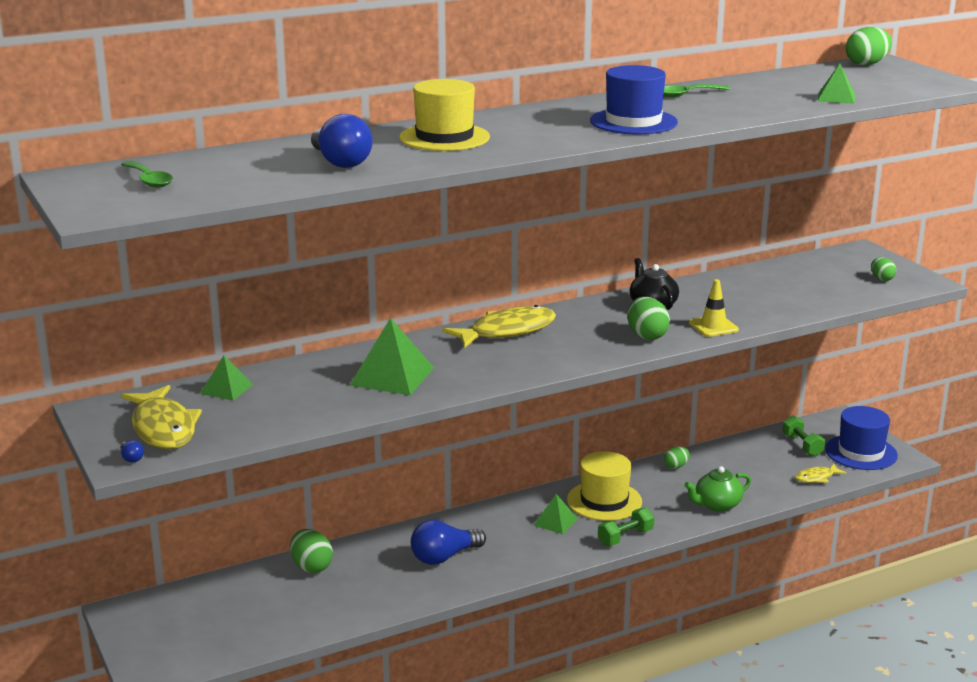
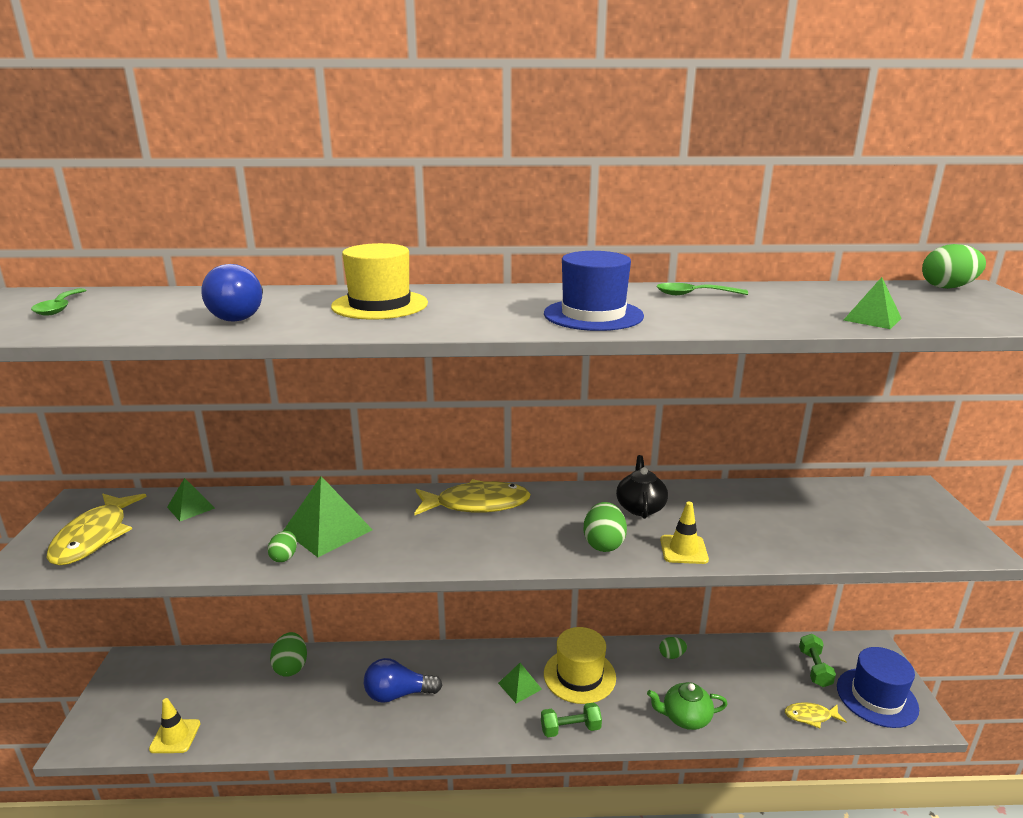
camera: 25 degrees right, 0 degrees up
(131, 458) = (29, 563): blue light bulb -> none
(249, 643) = (175, 736): none -> yellow traffic cone
(881, 279) = (923, 531): green egg -> green egg (284, 557)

- [What to do]: Copy all lines from the listing that contain "none".

- [Output]:
(131, 458) = (29, 563): blue light bulb -> none
(249, 643) = (175, 736): none -> yellow traffic cone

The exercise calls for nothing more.